> PROBLEM:
Copying rule for the data below: take the line containing "TP1: none -> test point (n5)" and every line after it to the end, exactly, and drop all pictures.

> RECORD EXTRACTS:

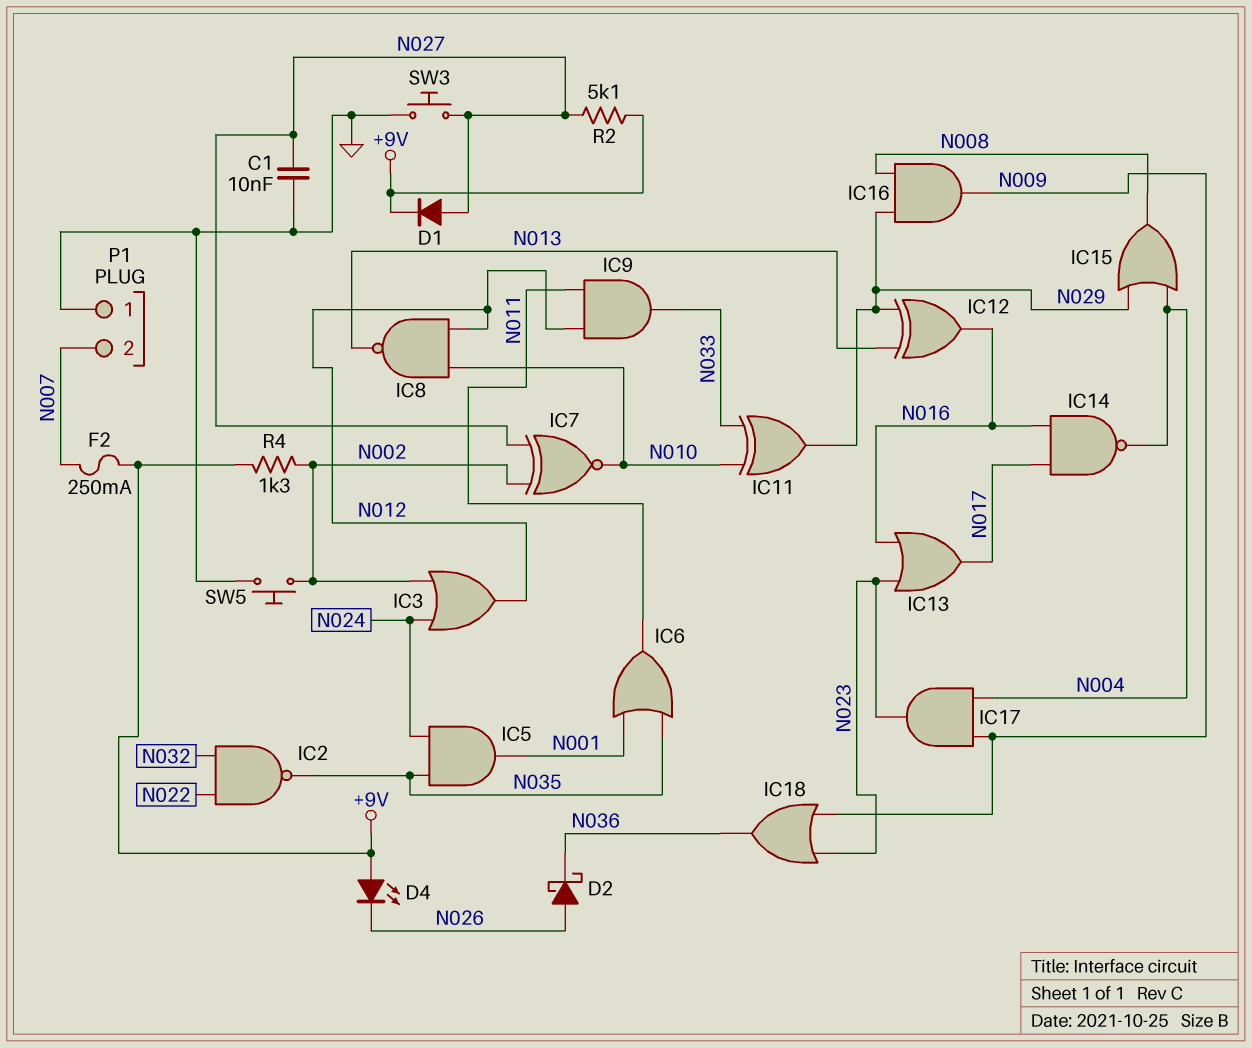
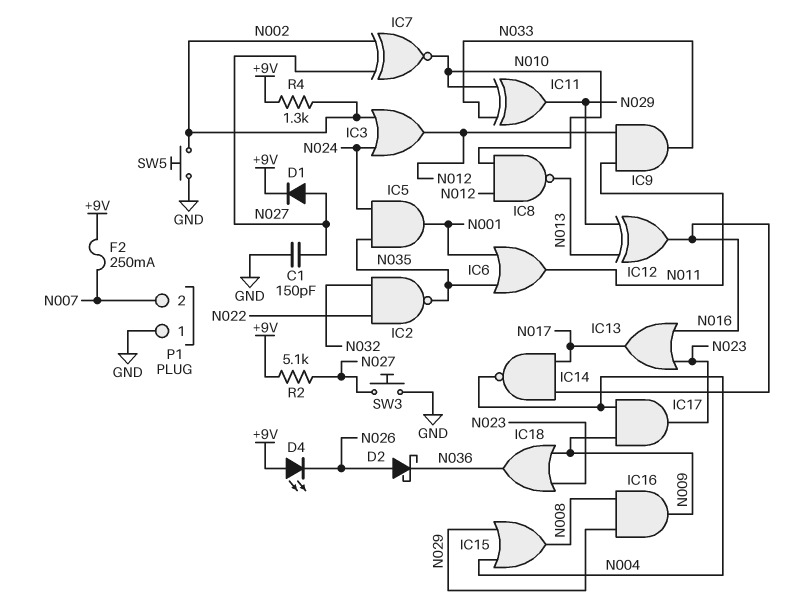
C1: 10nF (GND, N027) -> 150pF (GND, N027)

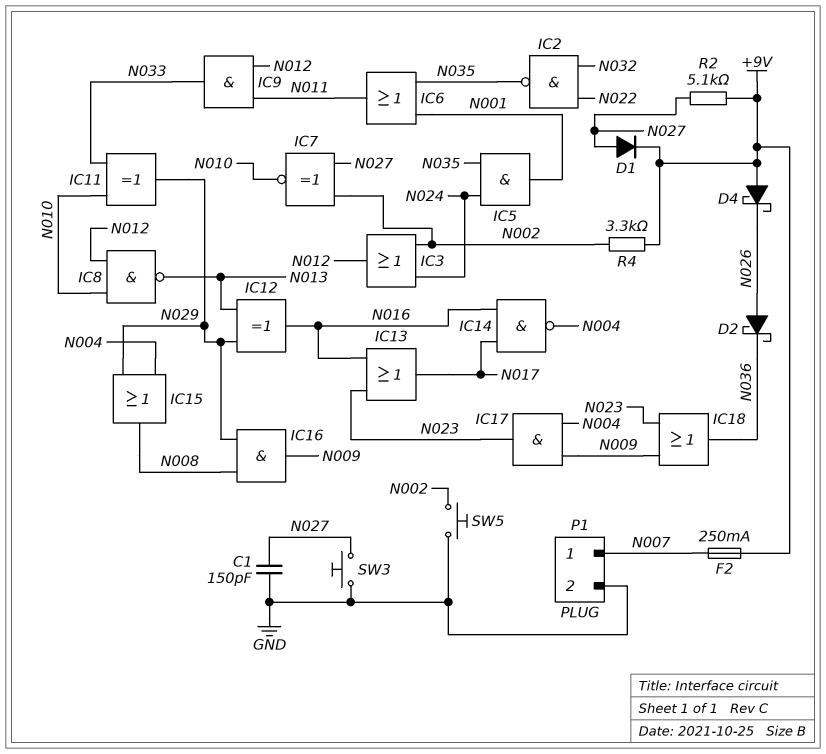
D4: LED (A +9V, K N026) -> schottky (A +9V, K N026)
P1 pin 1: GND -> N007
P1 pin 2: N007 -> GND
R4: 1.3k (+9V, N002) -> 3.3k (+9V, N002)

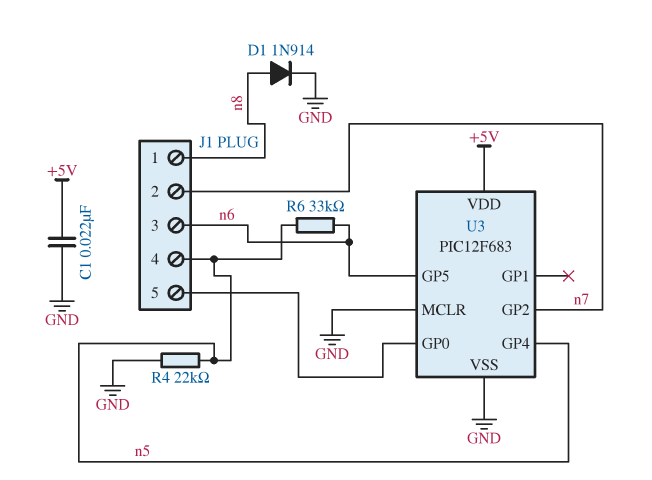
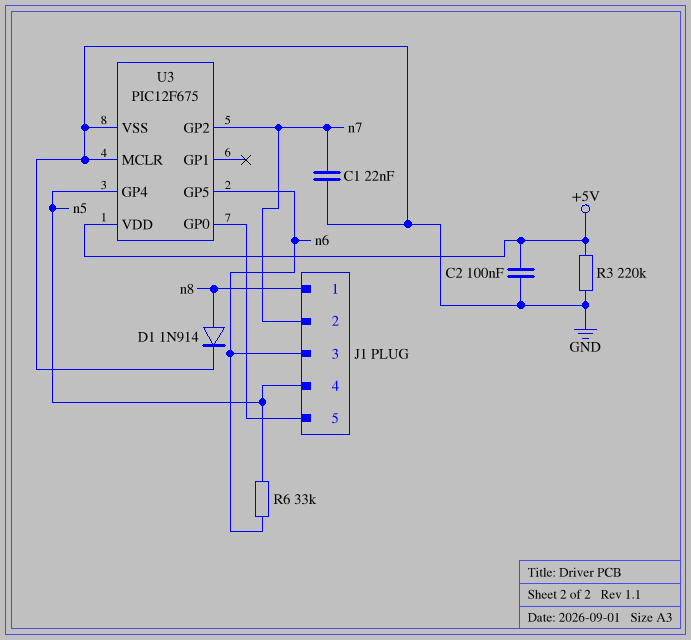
C1: 22nF (+5V, GND) -> 22nF (GND, n7)
C2: none -> 100nF (+5V, GND)
R3: none -> 220k (+5V, GND)
R4: 22k (GND, n5) -> none
U3: PIC12F683 -> PIC12F675

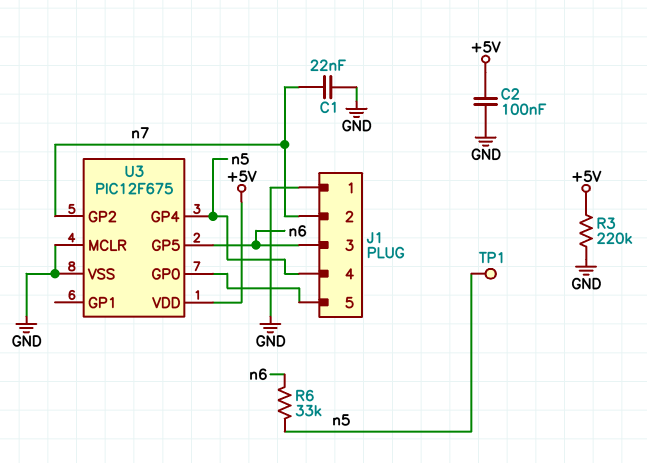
D1: diode 1N914 (A n8, K GND) -> none
J1 pin 1: n8 -> GND
TP1: none -> test point (n5)

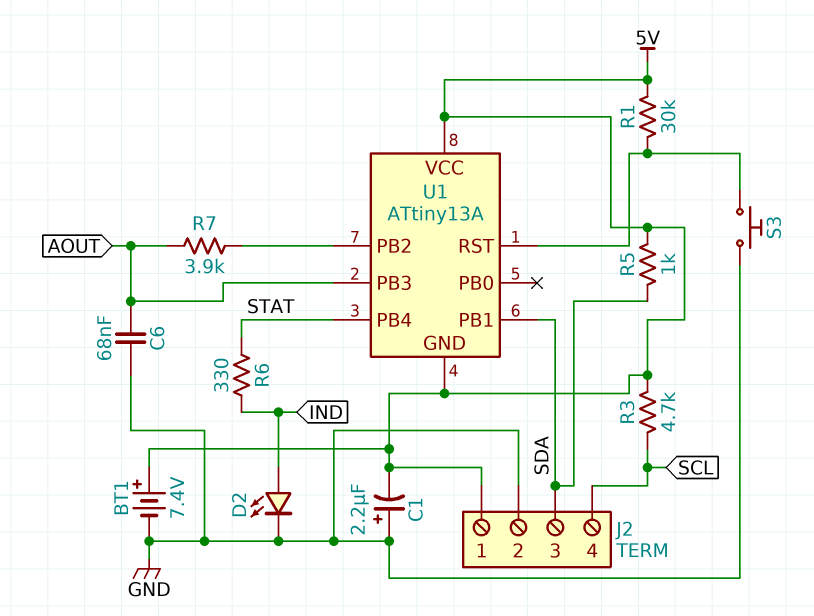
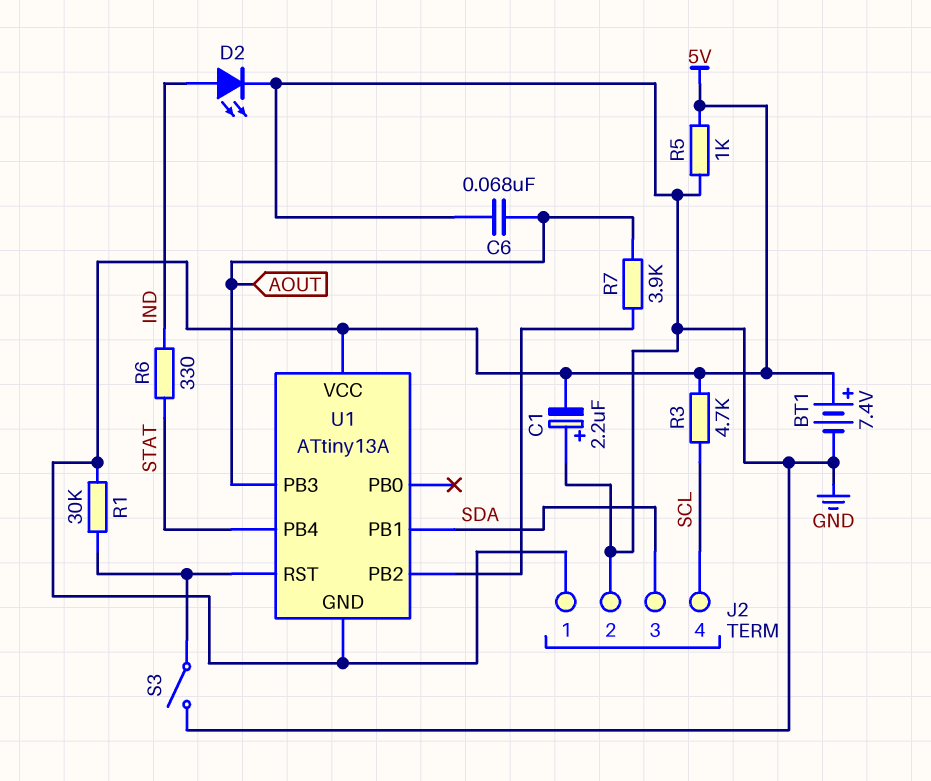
R5: 1k (5V, SDA) -> 1k (5V, GND)
S3: button (GND, U1/RST) -> switch (GND, U1/RST)

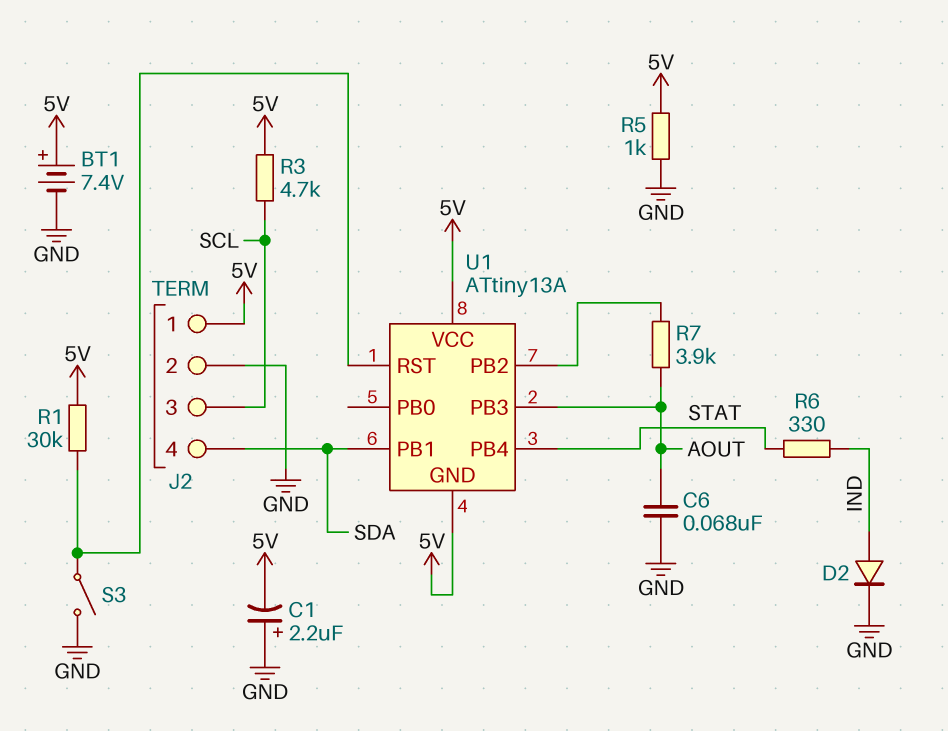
D2: LED (A IND, K GND) -> diode (A IND, K GND)
J2 pin 3: SDA -> SCL
J2 pin 4: SCL -> SDA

> EXERCISE SOLUTION:
TP1: none -> test point (n5)

R5: 1k (5V, SDA) -> 1k (5V, GND)
S3: button (GND, U1/RST) -> switch (GND, U1/RST)

D2: LED (A IND, K GND) -> diode (A IND, K GND)
J2 pin 3: SDA -> SCL
J2 pin 4: SCL -> SDA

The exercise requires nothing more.